Write out everything from the start of the entries down to the line containing "5: (225, 133)", with that line included, and reproduce each line without any change.

-- START OF Data shown --

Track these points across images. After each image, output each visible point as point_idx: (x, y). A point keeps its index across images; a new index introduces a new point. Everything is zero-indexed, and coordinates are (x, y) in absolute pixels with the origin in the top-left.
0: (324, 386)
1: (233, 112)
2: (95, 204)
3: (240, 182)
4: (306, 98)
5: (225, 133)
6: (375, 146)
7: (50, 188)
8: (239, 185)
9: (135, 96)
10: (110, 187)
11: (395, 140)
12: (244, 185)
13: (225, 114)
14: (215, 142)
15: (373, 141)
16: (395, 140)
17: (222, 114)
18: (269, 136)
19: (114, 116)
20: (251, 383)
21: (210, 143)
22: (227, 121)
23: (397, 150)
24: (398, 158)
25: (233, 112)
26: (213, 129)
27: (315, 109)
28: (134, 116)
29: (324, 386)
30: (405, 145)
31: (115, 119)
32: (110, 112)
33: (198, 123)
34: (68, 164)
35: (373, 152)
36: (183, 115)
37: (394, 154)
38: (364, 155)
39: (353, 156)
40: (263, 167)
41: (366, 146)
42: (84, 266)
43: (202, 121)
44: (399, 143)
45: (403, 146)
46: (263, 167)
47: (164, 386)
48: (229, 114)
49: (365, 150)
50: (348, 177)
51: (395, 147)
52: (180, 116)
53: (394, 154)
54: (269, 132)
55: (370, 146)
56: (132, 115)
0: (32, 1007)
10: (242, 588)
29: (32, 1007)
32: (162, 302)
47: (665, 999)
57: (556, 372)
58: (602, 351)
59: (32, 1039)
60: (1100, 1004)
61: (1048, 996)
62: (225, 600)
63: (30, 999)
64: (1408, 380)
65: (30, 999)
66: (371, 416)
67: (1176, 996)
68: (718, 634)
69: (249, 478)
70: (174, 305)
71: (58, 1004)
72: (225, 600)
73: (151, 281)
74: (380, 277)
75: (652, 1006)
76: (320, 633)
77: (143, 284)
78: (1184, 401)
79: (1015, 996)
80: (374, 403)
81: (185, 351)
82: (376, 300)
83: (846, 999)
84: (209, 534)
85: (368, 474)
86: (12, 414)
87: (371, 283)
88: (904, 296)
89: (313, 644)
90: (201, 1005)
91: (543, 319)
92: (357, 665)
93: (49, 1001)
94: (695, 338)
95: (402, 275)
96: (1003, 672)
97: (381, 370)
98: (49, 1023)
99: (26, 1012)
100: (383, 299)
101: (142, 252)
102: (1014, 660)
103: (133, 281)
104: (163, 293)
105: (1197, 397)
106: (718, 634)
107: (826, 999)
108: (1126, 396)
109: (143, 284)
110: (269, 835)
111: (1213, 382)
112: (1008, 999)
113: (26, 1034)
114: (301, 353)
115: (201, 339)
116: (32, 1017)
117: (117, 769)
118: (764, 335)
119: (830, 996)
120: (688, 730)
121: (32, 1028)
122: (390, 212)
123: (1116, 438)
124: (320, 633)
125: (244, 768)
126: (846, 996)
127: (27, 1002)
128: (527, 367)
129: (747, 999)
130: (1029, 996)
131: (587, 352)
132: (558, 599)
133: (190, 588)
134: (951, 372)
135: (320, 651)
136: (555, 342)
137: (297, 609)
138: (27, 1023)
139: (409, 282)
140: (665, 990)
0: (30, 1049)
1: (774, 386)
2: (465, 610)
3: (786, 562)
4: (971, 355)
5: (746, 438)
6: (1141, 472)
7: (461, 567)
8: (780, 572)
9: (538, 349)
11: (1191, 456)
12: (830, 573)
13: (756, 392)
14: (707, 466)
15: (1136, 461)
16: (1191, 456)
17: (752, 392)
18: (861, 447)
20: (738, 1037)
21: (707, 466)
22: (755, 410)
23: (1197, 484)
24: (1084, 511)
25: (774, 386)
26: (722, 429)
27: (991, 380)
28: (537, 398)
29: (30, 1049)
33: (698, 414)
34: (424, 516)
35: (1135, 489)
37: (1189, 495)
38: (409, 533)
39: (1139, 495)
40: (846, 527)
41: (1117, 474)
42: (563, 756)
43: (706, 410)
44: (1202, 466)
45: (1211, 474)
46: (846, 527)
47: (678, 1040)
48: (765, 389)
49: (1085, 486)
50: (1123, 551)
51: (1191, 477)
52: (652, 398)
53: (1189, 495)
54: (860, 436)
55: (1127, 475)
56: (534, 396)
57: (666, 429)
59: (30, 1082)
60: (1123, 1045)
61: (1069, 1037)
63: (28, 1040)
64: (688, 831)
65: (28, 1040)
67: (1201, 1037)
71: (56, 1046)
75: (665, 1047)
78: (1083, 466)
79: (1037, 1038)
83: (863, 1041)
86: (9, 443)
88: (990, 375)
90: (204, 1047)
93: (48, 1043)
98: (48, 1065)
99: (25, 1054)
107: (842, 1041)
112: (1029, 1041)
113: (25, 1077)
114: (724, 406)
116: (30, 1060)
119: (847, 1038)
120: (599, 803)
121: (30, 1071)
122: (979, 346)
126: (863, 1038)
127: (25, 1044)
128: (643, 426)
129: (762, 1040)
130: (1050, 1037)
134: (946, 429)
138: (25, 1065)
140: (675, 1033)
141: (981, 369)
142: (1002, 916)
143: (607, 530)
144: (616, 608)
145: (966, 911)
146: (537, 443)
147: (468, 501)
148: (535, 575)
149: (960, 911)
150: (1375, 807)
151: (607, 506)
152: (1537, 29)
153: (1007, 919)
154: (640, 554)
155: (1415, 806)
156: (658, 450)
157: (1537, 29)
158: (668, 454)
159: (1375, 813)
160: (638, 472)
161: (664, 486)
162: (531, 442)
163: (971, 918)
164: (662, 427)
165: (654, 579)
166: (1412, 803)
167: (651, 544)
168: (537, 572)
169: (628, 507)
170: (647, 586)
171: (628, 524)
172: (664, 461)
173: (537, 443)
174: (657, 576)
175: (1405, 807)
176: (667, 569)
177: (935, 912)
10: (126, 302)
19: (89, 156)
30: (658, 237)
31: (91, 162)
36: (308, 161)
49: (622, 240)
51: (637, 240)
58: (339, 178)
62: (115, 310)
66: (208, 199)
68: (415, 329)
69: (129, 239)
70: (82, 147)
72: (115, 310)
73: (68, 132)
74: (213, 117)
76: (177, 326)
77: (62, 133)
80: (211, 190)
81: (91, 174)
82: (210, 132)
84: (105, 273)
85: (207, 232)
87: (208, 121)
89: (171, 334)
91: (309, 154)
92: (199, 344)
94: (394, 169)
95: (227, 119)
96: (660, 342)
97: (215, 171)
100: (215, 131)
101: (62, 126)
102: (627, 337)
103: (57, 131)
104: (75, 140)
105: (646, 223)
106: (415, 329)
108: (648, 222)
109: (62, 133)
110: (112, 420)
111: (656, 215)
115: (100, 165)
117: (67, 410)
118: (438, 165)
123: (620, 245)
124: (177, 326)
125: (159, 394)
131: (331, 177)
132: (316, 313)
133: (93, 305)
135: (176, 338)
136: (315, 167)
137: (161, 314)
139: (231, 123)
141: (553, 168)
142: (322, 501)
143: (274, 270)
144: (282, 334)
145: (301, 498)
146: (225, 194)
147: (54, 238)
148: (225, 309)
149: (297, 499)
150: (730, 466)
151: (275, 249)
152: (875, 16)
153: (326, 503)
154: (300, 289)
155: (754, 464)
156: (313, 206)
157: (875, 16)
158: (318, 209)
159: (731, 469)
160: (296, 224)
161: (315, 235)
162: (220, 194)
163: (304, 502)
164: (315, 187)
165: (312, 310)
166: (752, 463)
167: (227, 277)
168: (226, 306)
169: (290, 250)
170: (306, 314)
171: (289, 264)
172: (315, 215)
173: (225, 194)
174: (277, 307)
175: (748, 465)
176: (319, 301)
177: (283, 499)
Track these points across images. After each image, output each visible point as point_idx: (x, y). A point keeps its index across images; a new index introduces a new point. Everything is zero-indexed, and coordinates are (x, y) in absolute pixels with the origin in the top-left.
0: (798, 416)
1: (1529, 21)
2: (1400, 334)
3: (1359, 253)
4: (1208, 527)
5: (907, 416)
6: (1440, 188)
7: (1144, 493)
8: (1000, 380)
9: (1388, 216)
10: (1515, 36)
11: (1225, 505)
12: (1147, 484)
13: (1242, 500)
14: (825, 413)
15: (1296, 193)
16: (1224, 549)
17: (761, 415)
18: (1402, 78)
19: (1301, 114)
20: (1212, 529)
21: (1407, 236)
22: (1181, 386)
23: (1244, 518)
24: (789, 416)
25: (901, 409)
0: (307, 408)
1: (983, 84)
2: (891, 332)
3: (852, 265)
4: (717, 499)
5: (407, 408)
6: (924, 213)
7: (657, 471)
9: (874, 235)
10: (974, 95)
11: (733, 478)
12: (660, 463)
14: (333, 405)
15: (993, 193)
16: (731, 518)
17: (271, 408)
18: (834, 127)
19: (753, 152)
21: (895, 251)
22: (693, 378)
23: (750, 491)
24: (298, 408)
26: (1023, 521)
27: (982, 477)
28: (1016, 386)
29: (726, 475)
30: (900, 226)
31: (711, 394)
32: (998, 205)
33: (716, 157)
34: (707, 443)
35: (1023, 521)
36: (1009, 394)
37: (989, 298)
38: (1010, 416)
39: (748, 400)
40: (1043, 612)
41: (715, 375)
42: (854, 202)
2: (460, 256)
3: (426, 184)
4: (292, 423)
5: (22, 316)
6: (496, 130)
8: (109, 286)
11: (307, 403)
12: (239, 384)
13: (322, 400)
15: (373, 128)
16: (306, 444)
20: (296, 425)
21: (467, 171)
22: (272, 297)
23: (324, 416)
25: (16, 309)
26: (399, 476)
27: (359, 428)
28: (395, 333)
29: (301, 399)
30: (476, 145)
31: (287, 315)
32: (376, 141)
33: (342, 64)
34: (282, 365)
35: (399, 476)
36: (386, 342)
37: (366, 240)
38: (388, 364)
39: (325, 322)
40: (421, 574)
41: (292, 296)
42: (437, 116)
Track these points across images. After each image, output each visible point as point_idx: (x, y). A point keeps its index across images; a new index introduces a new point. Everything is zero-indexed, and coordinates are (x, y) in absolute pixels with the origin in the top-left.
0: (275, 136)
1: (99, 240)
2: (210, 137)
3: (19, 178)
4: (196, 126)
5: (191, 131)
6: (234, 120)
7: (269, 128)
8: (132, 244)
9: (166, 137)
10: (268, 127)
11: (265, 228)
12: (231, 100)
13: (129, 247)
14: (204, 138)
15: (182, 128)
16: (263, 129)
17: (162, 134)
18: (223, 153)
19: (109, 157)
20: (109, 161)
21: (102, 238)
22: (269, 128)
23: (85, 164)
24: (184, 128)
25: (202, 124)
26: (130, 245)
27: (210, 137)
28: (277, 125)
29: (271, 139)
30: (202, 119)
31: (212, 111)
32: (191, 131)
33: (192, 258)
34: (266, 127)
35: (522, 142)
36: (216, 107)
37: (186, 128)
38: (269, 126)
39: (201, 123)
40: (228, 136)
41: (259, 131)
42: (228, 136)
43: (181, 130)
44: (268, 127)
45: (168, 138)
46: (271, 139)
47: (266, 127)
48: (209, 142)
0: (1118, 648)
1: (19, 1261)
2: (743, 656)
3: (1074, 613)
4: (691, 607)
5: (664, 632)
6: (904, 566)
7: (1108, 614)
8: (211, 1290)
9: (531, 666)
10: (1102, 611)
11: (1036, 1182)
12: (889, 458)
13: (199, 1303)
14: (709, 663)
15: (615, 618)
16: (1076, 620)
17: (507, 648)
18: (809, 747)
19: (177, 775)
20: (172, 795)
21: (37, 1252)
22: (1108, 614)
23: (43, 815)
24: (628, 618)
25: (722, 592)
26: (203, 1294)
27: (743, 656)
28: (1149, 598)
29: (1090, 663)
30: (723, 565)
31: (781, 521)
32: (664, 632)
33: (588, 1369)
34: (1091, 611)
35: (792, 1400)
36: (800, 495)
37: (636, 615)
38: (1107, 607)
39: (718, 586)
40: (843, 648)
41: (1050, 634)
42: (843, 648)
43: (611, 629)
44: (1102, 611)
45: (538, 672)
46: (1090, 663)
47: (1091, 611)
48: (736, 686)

-- END OF Data shown --

*Solution to the exercise:*
Track these points across images. After each image, output each visible point as point_idx: (x, y). A point keeps its index across images; a new index introduces a new point. Everything is zero-indexed, and coordinates are (x, y) in absolute pixels with the origin in the top-left.
0: (324, 386)
1: (233, 112)
2: (95, 204)
3: (240, 182)
4: (306, 98)
5: (225, 133)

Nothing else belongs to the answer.